WHAT YOU WILL DO —
Each line of the records that includes "türkis" should be found and copied.

MATERIAL FOR THIS TASK —

__________________________________________________

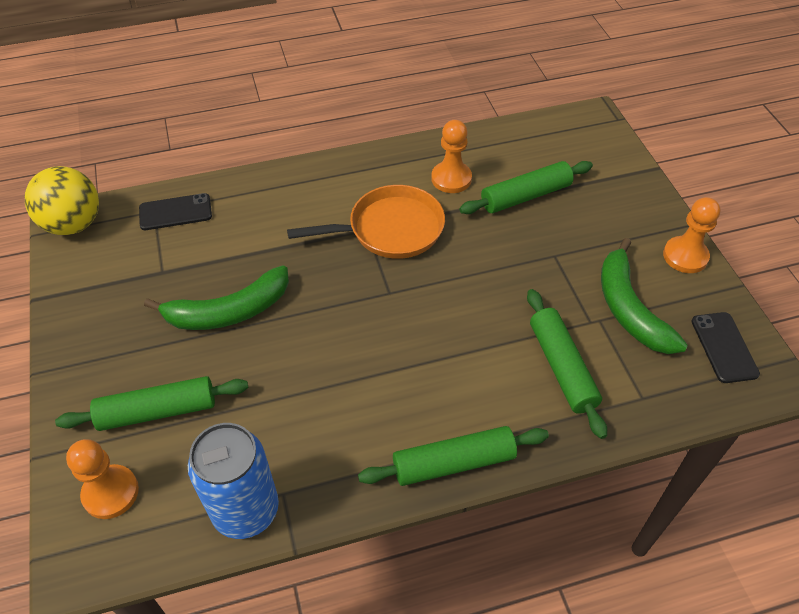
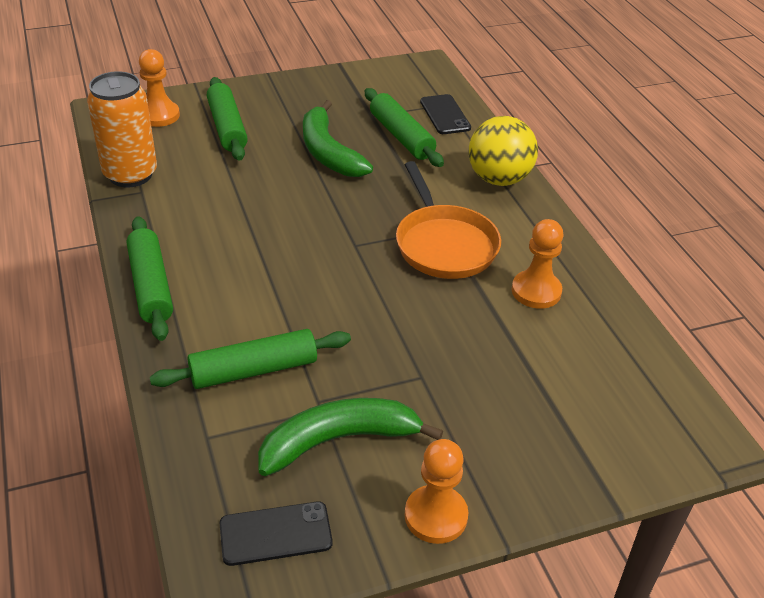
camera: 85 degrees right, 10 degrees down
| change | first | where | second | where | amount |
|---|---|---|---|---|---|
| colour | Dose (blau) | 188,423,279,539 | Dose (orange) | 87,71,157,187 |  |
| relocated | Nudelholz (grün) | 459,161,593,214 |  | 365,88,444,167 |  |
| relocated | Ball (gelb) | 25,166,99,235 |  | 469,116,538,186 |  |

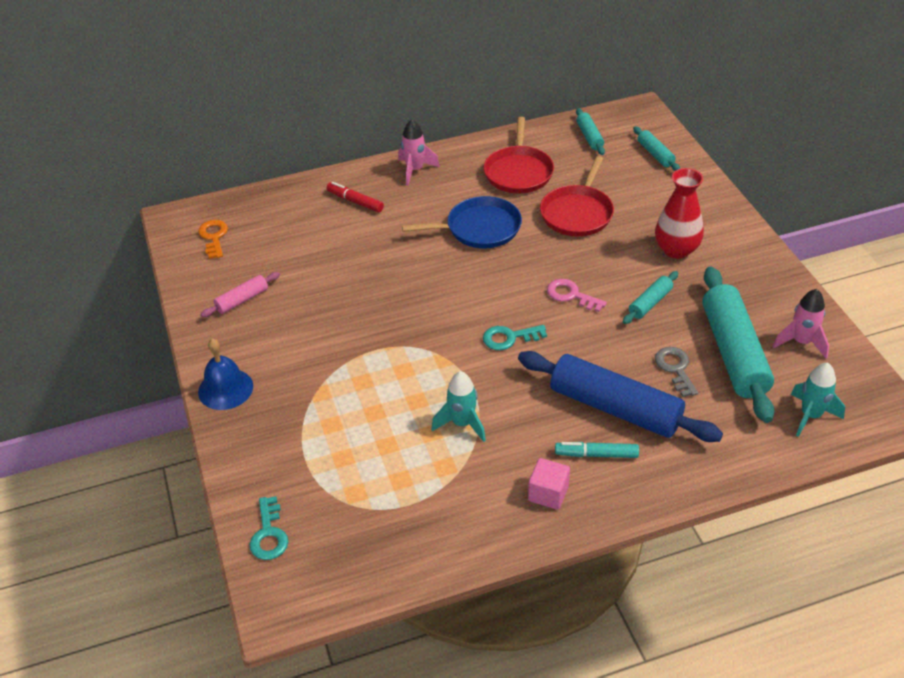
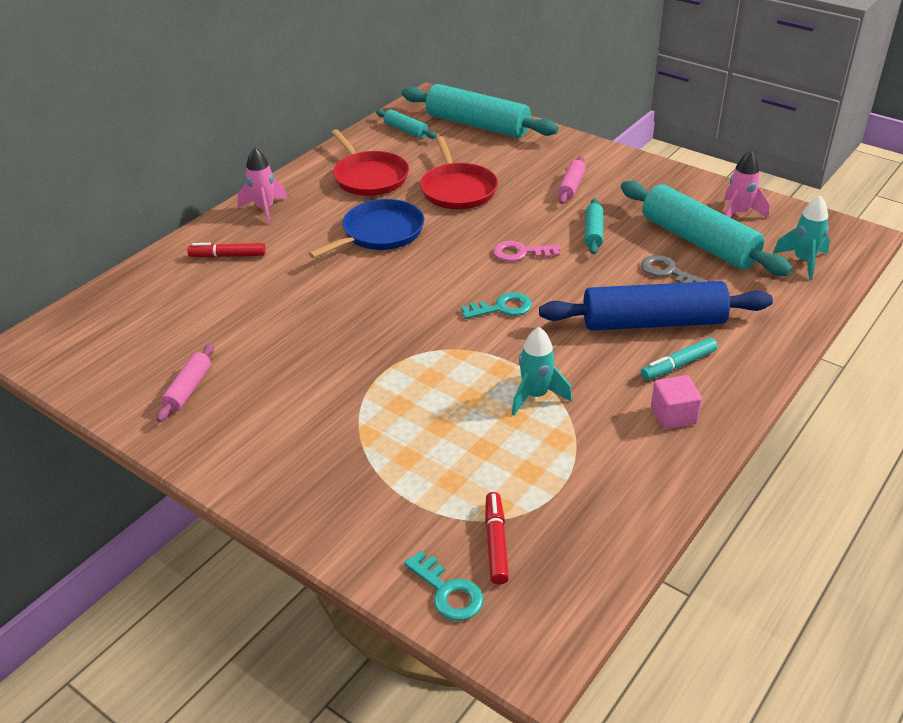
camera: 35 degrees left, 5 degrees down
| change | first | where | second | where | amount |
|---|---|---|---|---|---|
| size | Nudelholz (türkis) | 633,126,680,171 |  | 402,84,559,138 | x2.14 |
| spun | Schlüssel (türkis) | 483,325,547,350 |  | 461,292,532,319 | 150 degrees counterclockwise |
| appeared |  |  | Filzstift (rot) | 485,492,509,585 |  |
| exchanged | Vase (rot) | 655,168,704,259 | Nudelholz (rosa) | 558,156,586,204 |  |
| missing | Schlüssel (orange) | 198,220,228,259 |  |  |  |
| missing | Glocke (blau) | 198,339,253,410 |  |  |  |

__________________________________________________

FINAL ANSWER —
| size | Nudelholz (türkis) | 633,126,680,171 |  | 402,84,559,138 | x2.14 |
| spun | Schlüssel (türkis) | 483,325,547,350 |  | 461,292,532,319 | 150 degrees counterclockwise |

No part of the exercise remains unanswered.